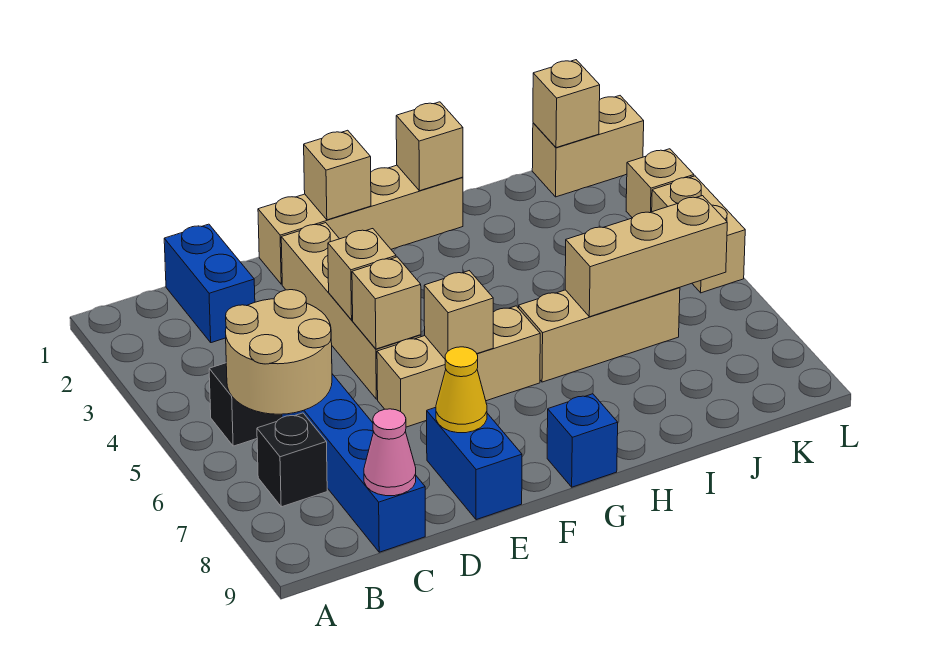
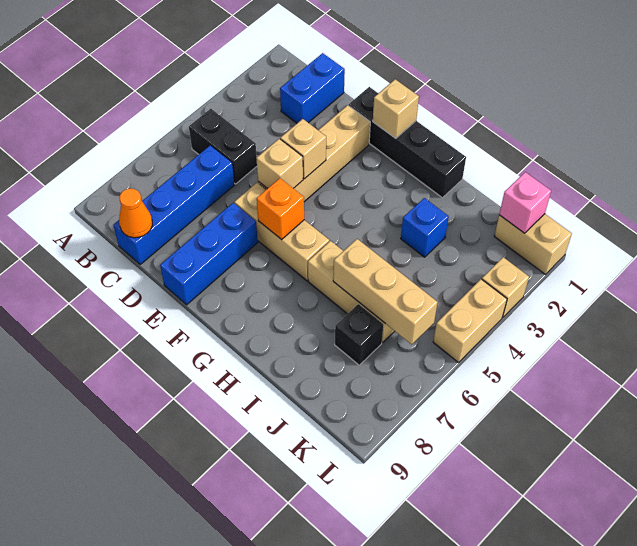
tan round brick B5:C6 level 2 -> none
black brick B7 level 1 -> black brick J7 level 1
pink cone C9 level 2 -> orange cone C9 level 2
tan brick E1:H1 level 1 -> black brick E1:H1 level 1
blue brick E8:E9 level 1 -> blue brick E7:E9 level 1
yellow cone E8 level 2 -> none
tan brick F6 level 2 -> orange brick F6 level 2
blue brick G9 level 1 -> blue brick I3 level 1
tan brick H1 level 2 -> none
tan brick K1 level 2 -> pink brick K1 level 2

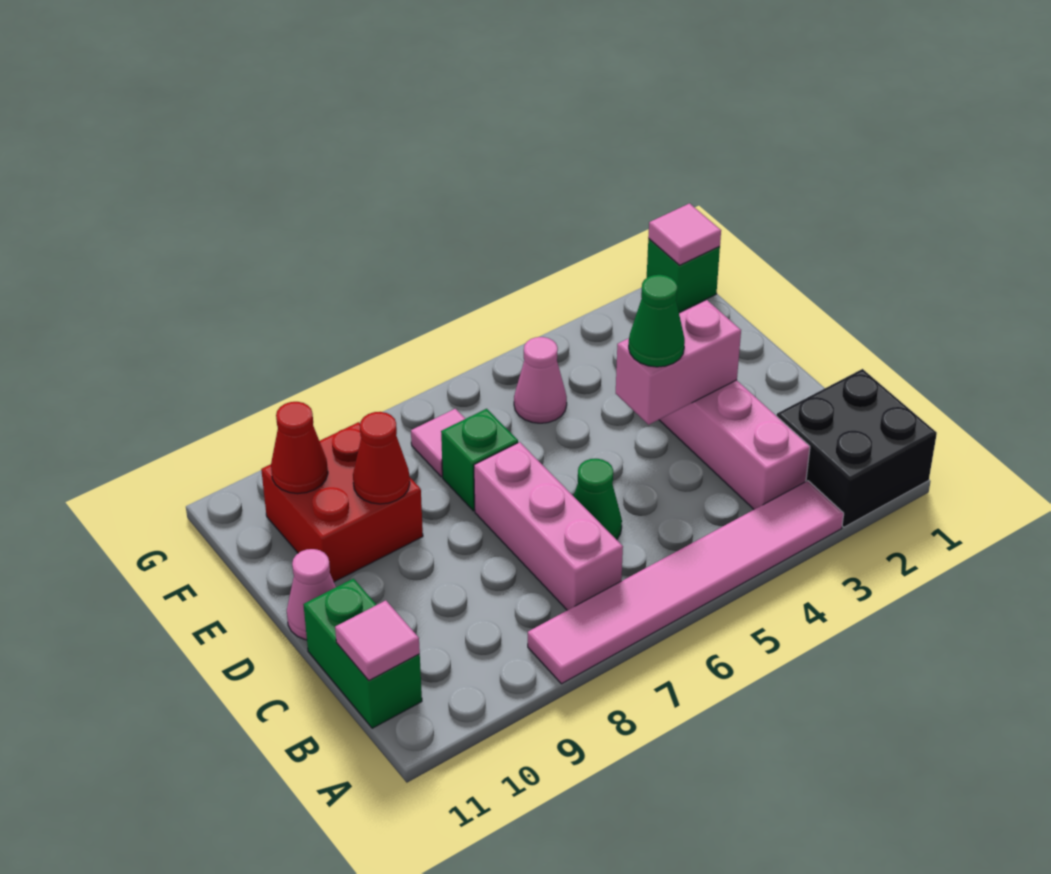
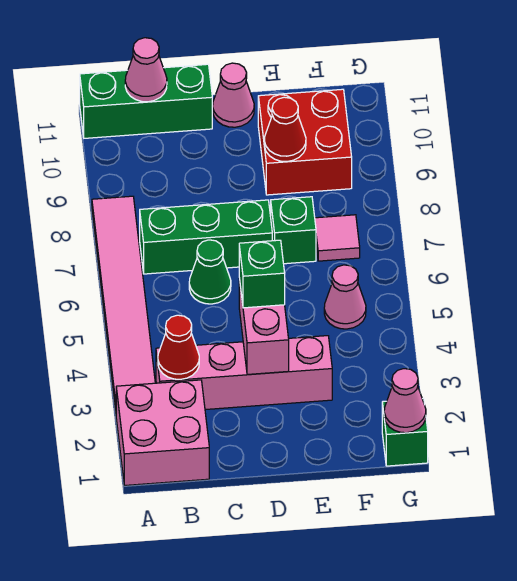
black brick A1:B2 level 1 -> pink brick A1:B2 level 1
pink brick B7:D7 level 1 -> green brick B7:D7 level 1
green brick B11:C11 level 1 -> green brick A11:C11 level 1
pink tile B11 level 2 -> pink cone B11 level 2
green cone D4 level 3 -> green brick D4 level 3
red cone F10 level 2 -> red cone B3 level 2
pink tile G1 level 2 -> pink cone G1 level 2

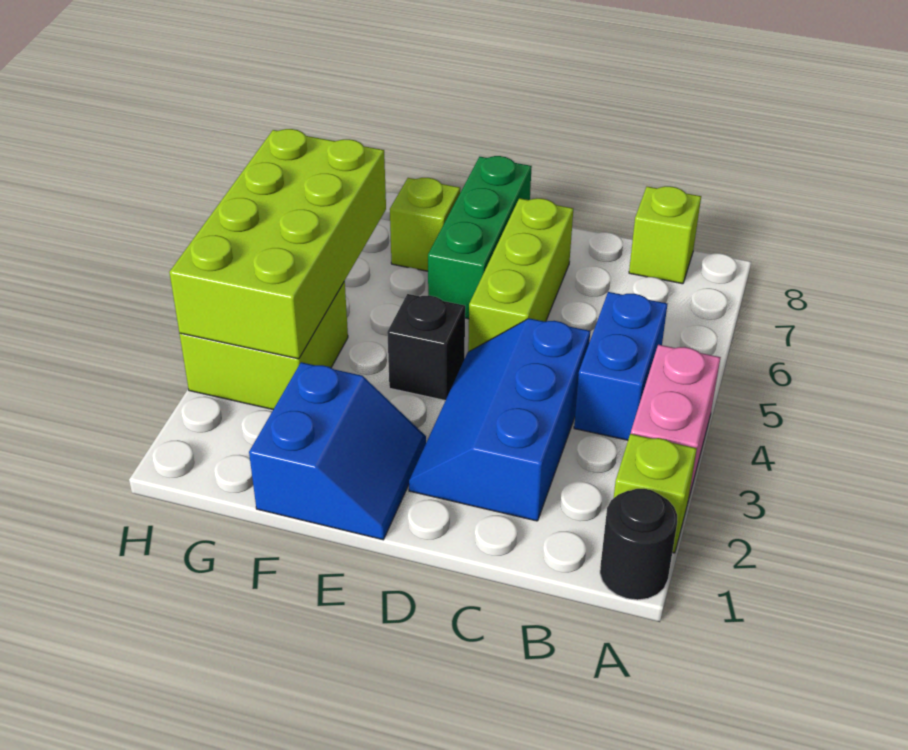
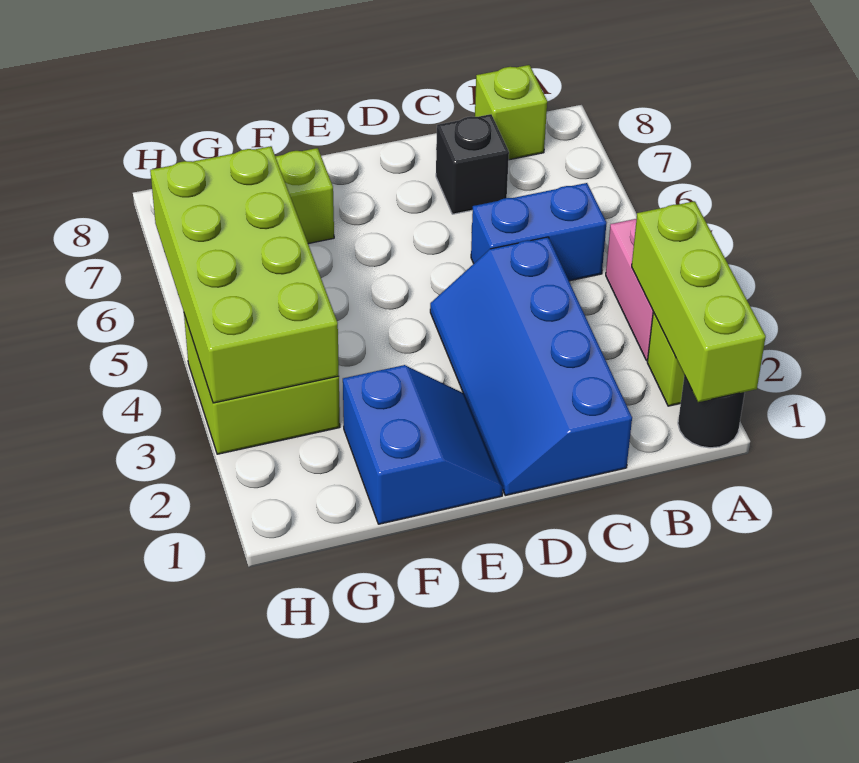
blue brick B4:B5 level 1 -> blue brick B5:C5 level 1
blue slope C2:D4 level 1 top C -> blue slope C1:D4 level 1 top C
lime brick D5:D7 level 1 -> lime brick A1:A3 level 2
black brick E4 level 1 -> black brick C7 level 1
green brick E6:E8 level 1 -> none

────────────────────

- Problem statement
From the first line of the records through the line containing "red cone F10 level 2 -> red cone B3 level 2", please output exactly those lines and nothing more, leaving out the pictures.

- Your solution
tan round brick B5:C6 level 2 -> none
black brick B7 level 1 -> black brick J7 level 1
pink cone C9 level 2 -> orange cone C9 level 2
tan brick E1:H1 level 1 -> black brick E1:H1 level 1
blue brick E8:E9 level 1 -> blue brick E7:E9 level 1
yellow cone E8 level 2 -> none
tan brick F6 level 2 -> orange brick F6 level 2
blue brick G9 level 1 -> blue brick I3 level 1
tan brick H1 level 2 -> none
tan brick K1 level 2 -> pink brick K1 level 2

black brick A1:B2 level 1 -> pink brick A1:B2 level 1
pink brick B7:D7 level 1 -> green brick B7:D7 level 1
green brick B11:C11 level 1 -> green brick A11:C11 level 1
pink tile B11 level 2 -> pink cone B11 level 2
green cone D4 level 3 -> green brick D4 level 3
red cone F10 level 2 -> red cone B3 level 2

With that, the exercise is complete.